## Task
Each entry below should be written out exactly as it is, with no pictures.
--- Provided entries ---
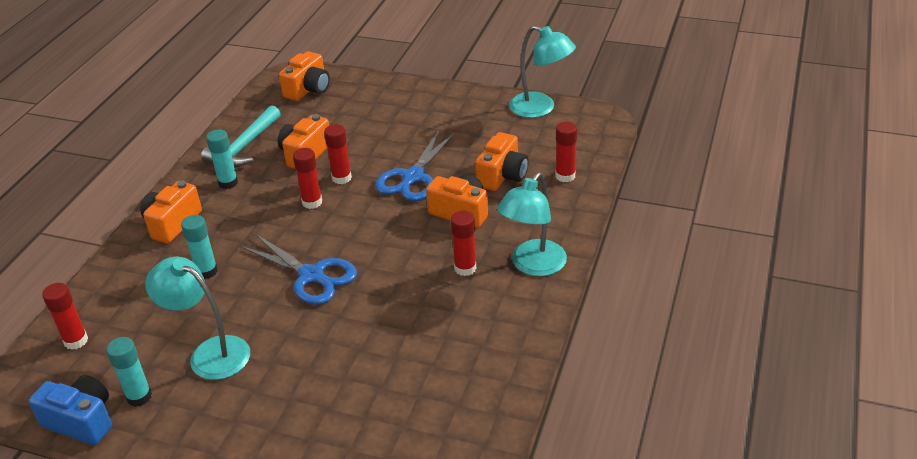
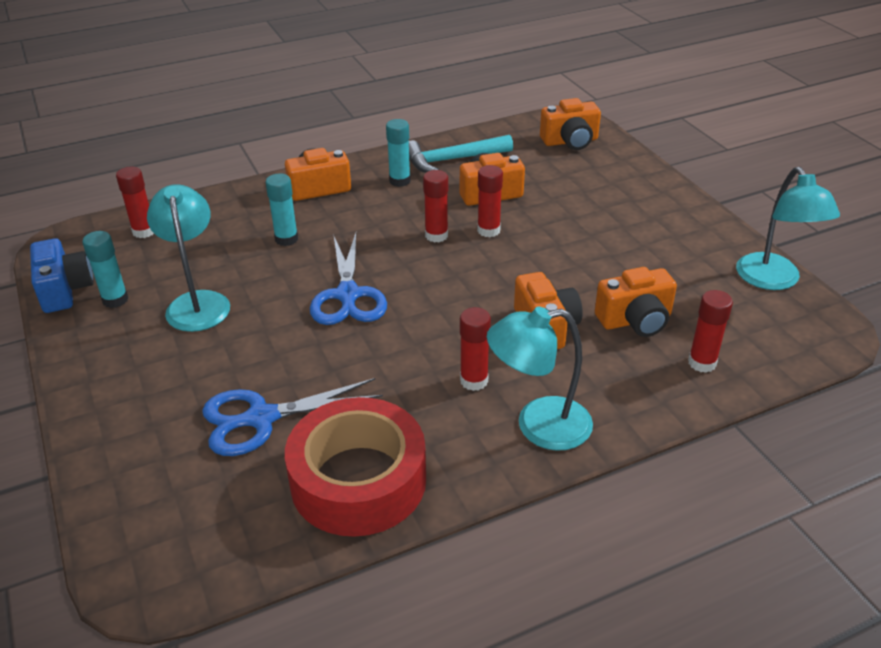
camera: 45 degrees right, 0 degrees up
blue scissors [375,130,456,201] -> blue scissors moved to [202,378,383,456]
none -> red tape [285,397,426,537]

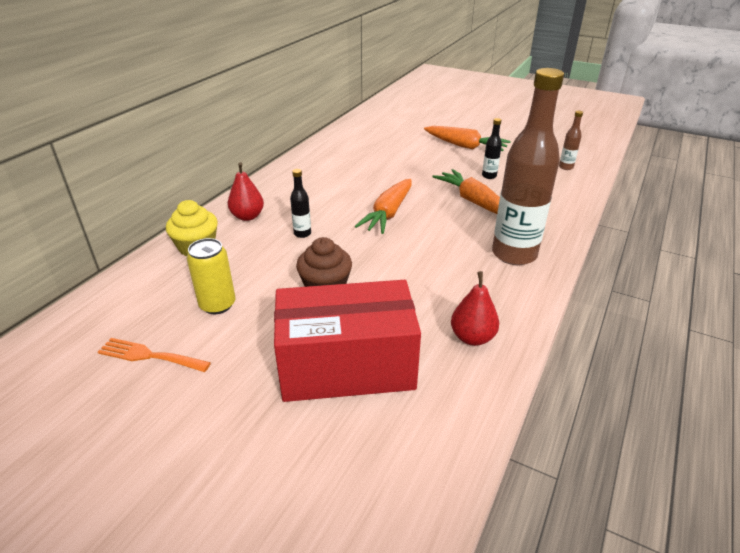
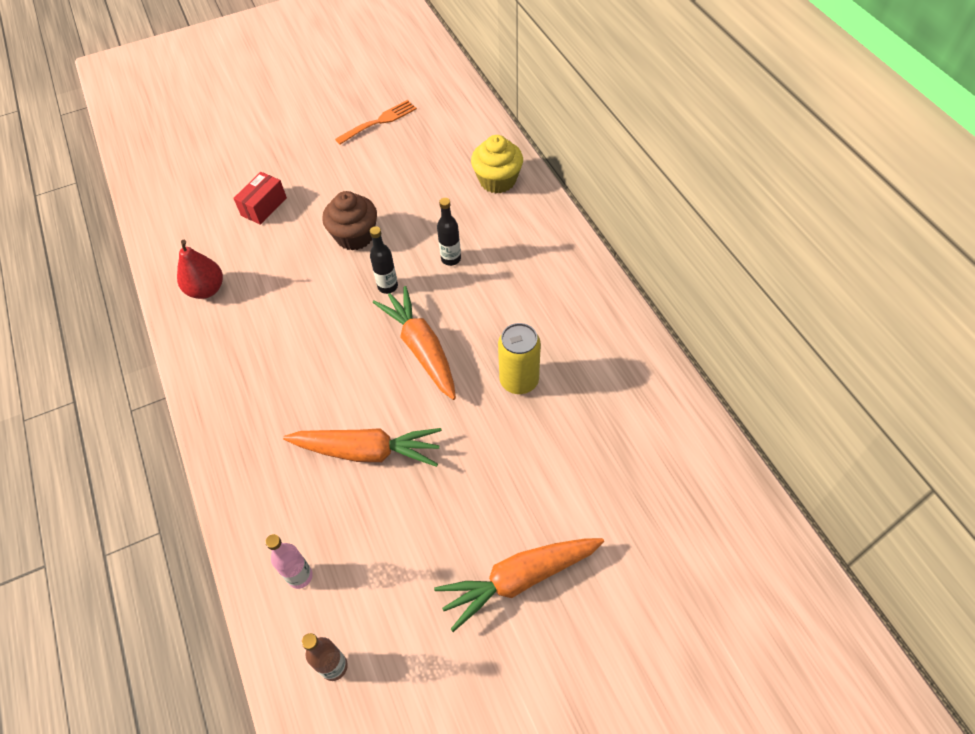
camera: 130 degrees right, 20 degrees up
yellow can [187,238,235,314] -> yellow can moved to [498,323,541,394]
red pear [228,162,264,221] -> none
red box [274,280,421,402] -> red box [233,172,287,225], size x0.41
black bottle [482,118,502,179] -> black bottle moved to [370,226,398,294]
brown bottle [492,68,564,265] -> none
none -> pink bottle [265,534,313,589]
---
## Response
camera: 45 degrees right, 0 degrees up
blue scissors [375,130,456,201] -> blue scissors moved to [202,378,383,456]
none -> red tape [285,397,426,537]

camera: 130 degrees right, 20 degrees up
yellow can [187,238,235,314] -> yellow can moved to [498,323,541,394]
red pear [228,162,264,221] -> none
red box [274,280,421,402] -> red box [233,172,287,225], size x0.41
black bottle [482,118,502,179] -> black bottle moved to [370,226,398,294]
brown bottle [492,68,564,265] -> none
none -> pink bottle [265,534,313,589]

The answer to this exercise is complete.